╭─ Provided data
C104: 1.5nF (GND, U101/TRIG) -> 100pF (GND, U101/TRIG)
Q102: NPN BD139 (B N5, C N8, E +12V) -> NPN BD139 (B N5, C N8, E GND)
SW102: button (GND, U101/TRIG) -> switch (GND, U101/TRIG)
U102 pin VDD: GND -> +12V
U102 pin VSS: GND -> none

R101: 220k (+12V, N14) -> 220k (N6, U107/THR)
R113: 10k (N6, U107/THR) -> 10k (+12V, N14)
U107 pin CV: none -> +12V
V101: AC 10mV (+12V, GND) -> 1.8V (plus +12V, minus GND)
╰─
╭─ Provided data
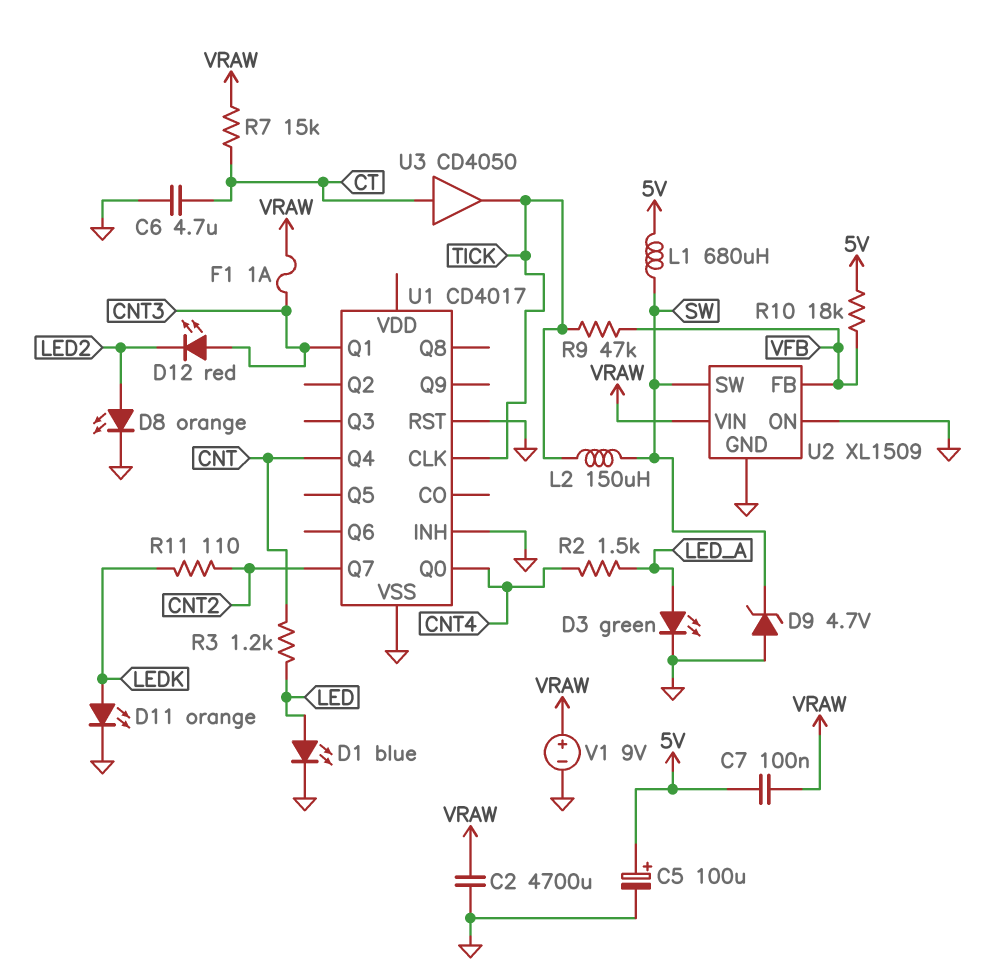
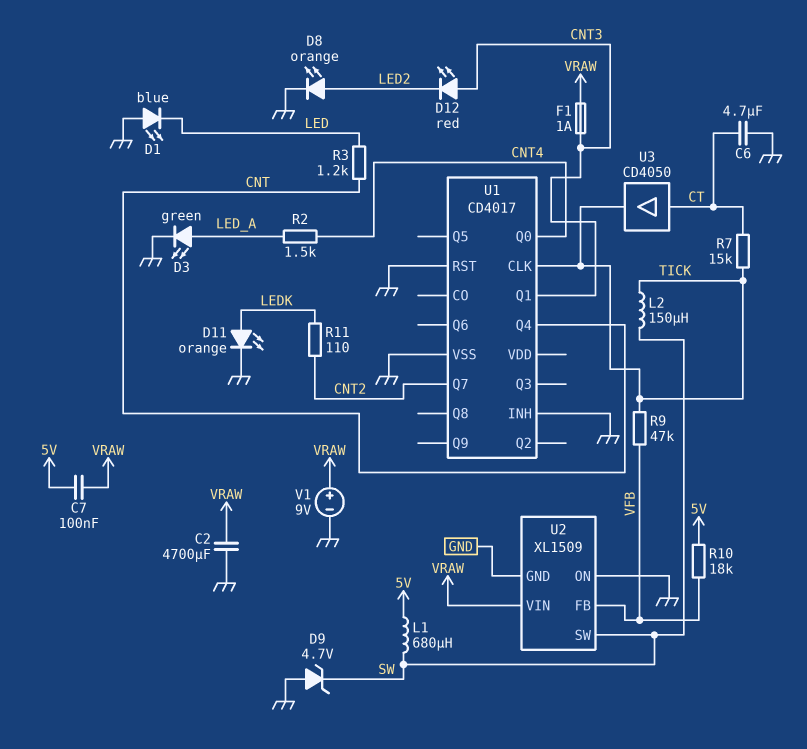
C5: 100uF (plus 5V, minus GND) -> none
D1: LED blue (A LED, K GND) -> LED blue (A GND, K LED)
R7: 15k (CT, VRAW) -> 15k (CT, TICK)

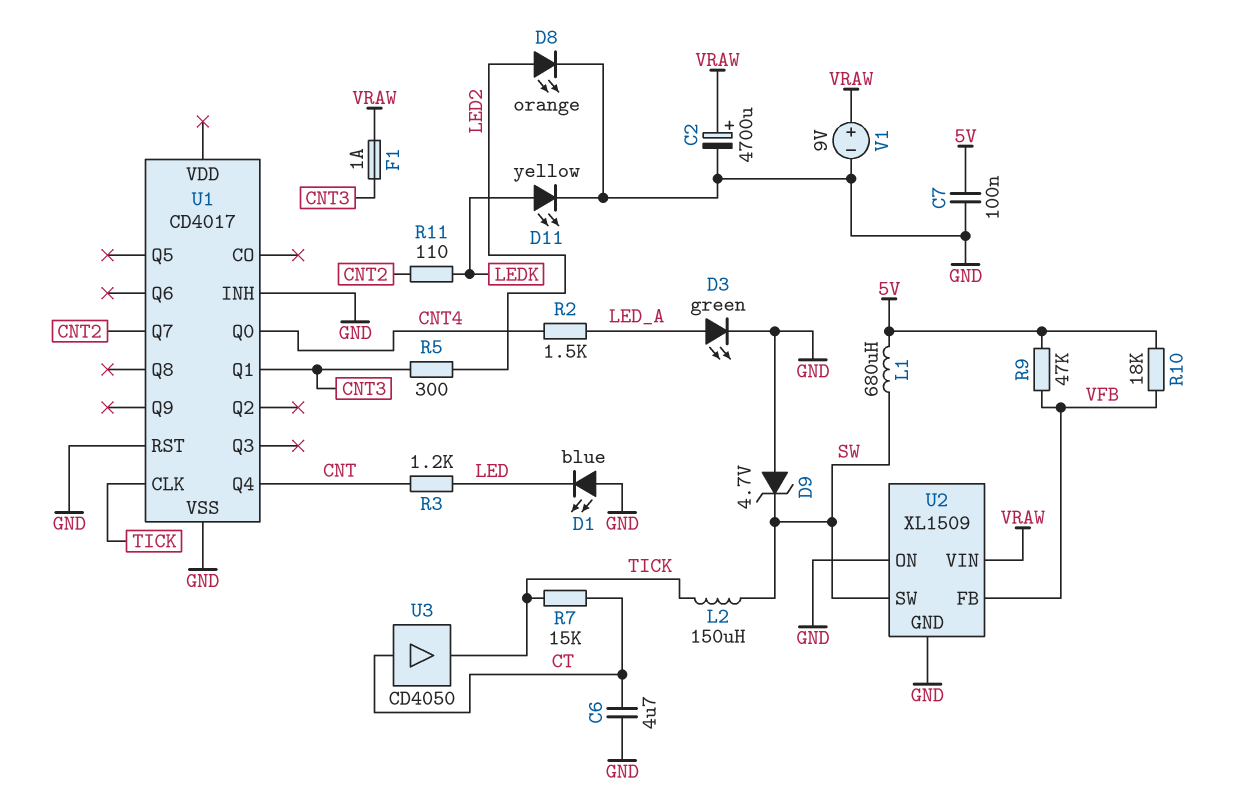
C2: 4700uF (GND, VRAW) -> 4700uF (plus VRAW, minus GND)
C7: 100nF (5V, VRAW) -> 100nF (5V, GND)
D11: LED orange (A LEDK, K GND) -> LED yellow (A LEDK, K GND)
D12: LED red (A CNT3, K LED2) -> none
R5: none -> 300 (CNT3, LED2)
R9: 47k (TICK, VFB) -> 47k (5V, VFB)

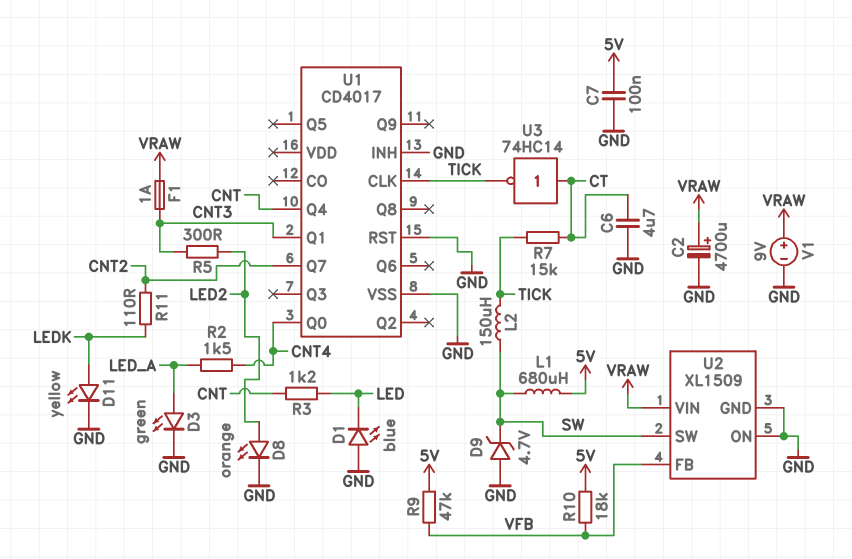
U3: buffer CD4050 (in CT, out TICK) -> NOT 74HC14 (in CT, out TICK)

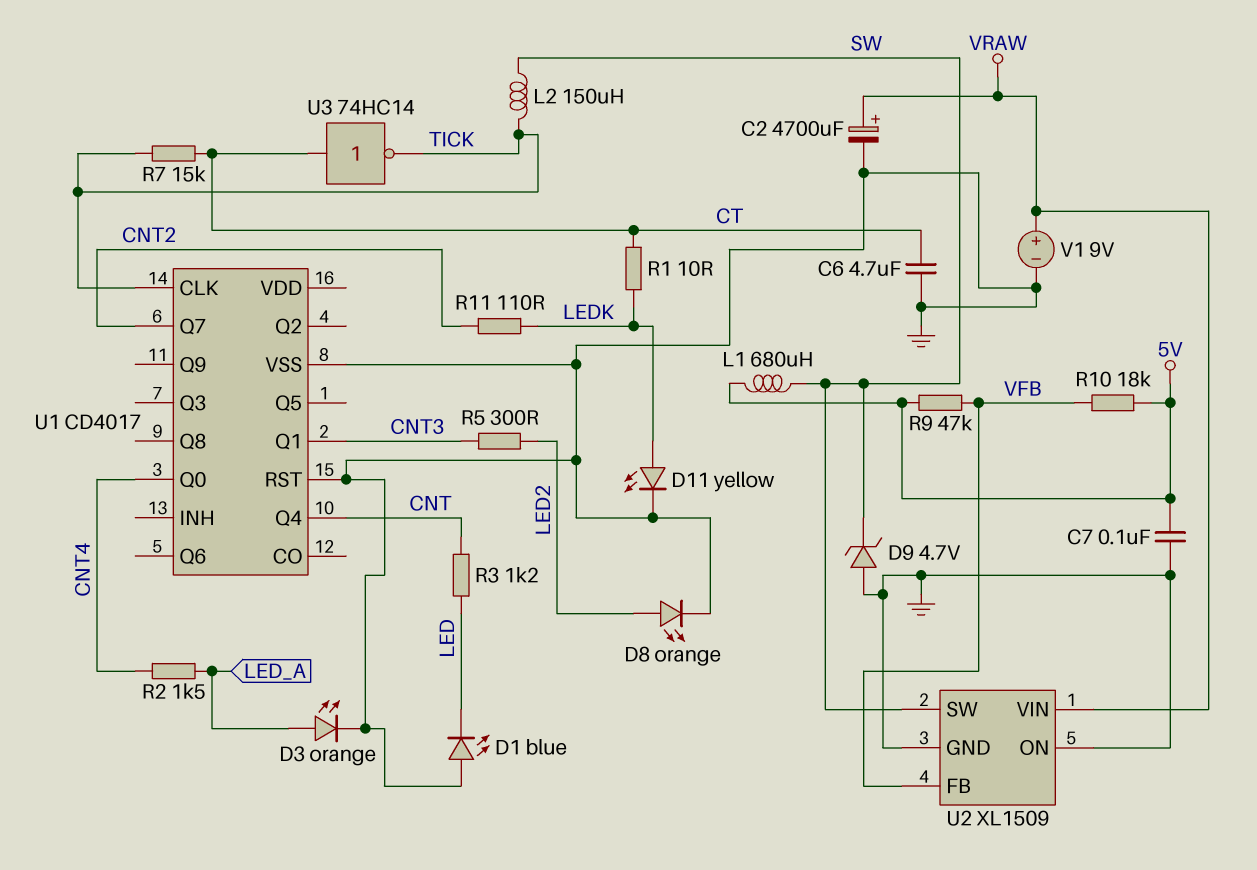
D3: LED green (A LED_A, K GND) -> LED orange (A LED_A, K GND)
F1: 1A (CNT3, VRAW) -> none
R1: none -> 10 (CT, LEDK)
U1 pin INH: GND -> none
╰─
What you should do: Above are the records. Print exactly, and only, the lines from the line with "U102 pin VDD: GND -> +12V" to the line with "V101: AC 10mV", both inclusive.

Written answer:
U102 pin VDD: GND -> +12V
U102 pin VSS: GND -> none

R101: 220k (+12V, N14) -> 220k (N6, U107/THR)
R113: 10k (N6, U107/THR) -> 10k (+12V, N14)
U107 pin CV: none -> +12V
V101: AC 10mV (+12V, GND) -> 1.8V (plus +12V, minus GND)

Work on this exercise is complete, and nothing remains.